Start of SOURCE DATA
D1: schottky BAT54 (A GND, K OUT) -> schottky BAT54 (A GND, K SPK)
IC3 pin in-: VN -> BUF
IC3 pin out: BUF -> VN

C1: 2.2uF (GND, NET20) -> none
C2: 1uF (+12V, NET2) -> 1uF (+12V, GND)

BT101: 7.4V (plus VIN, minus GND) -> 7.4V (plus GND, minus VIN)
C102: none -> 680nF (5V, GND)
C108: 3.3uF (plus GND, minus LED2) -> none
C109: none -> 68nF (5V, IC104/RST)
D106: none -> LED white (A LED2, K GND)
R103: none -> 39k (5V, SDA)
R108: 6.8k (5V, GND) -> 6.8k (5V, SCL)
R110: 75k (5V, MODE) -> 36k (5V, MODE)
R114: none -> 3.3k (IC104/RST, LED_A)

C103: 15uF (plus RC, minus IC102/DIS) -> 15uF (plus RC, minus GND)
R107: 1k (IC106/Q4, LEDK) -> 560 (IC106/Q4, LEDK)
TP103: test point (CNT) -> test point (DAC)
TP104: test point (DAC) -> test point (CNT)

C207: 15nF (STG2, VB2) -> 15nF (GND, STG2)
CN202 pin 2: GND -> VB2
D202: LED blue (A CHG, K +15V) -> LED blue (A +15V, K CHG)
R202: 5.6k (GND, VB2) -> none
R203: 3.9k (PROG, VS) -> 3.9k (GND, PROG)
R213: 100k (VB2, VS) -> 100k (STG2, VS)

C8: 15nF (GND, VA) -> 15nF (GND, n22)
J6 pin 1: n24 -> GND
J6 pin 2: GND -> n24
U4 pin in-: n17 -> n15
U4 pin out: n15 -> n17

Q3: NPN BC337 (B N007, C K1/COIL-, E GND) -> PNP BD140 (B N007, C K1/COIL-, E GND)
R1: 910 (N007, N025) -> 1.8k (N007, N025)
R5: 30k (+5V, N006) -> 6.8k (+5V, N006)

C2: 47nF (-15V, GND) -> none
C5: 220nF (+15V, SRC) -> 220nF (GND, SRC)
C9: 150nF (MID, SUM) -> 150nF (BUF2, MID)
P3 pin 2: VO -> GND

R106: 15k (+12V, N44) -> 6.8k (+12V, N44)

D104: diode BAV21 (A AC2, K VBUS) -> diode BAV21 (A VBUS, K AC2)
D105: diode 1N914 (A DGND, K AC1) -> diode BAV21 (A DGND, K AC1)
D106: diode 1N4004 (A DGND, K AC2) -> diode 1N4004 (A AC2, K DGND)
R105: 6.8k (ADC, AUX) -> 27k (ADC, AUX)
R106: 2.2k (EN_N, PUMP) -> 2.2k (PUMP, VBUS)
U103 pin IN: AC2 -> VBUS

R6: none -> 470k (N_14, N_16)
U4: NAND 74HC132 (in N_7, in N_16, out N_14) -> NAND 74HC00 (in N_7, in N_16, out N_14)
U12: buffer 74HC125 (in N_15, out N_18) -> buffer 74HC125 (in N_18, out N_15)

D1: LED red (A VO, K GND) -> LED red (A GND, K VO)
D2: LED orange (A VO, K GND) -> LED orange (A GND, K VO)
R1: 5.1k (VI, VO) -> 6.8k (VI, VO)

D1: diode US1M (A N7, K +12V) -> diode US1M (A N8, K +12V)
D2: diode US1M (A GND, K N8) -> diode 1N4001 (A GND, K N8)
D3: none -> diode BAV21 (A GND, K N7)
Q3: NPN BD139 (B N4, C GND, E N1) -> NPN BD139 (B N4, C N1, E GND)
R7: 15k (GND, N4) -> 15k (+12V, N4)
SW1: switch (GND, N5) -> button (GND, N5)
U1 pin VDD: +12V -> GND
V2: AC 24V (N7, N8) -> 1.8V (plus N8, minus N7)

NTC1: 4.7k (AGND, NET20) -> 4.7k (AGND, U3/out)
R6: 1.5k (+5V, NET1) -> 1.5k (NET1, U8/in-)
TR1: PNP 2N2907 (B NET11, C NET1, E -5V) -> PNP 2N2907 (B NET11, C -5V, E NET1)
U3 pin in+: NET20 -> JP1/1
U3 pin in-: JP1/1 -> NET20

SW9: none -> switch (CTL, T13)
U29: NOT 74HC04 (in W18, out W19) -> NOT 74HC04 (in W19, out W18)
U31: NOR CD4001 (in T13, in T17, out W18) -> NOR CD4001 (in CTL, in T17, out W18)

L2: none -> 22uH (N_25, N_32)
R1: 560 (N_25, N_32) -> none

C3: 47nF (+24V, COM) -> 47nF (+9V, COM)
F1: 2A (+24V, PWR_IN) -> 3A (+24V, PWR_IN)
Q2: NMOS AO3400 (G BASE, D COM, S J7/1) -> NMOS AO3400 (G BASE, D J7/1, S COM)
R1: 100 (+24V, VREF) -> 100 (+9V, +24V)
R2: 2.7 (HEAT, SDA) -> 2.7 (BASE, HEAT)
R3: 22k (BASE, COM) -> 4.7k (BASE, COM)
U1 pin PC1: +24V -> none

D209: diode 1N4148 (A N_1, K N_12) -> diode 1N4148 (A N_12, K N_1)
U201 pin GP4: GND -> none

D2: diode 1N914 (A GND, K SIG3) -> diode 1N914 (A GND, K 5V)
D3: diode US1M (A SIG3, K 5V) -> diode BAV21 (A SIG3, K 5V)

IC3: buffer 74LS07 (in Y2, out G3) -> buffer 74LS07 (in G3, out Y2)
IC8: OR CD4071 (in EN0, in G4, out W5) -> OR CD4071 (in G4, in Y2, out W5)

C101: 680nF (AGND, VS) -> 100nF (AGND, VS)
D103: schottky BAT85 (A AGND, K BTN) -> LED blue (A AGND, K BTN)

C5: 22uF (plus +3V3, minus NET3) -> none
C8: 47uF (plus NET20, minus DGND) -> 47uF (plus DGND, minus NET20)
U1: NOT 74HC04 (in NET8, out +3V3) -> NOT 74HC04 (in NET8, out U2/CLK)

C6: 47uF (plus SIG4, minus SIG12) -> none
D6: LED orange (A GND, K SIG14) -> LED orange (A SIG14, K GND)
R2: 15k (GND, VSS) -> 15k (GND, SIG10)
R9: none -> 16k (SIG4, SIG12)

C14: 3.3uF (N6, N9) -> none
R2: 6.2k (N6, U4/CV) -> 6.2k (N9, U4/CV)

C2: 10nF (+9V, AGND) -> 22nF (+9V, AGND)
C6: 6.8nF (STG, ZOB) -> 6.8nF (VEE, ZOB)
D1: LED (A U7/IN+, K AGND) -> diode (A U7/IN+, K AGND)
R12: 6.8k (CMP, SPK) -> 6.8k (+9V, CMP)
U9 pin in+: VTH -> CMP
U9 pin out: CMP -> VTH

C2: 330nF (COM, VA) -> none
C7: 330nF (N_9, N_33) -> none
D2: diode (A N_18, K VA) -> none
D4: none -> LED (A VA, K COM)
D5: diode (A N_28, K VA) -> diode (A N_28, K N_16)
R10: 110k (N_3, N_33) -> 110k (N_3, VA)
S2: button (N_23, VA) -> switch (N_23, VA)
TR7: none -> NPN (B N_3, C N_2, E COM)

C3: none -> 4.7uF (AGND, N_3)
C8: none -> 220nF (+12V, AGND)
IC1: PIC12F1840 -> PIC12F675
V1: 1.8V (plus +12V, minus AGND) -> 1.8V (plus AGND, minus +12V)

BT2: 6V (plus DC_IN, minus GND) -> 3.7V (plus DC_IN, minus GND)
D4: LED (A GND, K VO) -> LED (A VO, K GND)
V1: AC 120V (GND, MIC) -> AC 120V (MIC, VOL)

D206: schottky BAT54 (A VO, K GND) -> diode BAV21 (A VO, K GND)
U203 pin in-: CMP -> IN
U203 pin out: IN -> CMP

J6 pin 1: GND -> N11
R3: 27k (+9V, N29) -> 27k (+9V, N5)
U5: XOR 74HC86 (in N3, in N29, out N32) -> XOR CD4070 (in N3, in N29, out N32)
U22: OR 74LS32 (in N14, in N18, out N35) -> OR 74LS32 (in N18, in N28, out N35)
End of SOURCE DATA
PROMPT
Search the records above for "schottky" and copy every line that has it.

OUTPUT
D1: schottky BAT54 (A GND, K OUT) -> schottky BAT54 (A GND, K SPK)
D103: schottky BAT85 (A AGND, K BTN) -> LED blue (A AGND, K BTN)
D206: schottky BAT54 (A VO, K GND) -> diode BAV21 (A VO, K GND)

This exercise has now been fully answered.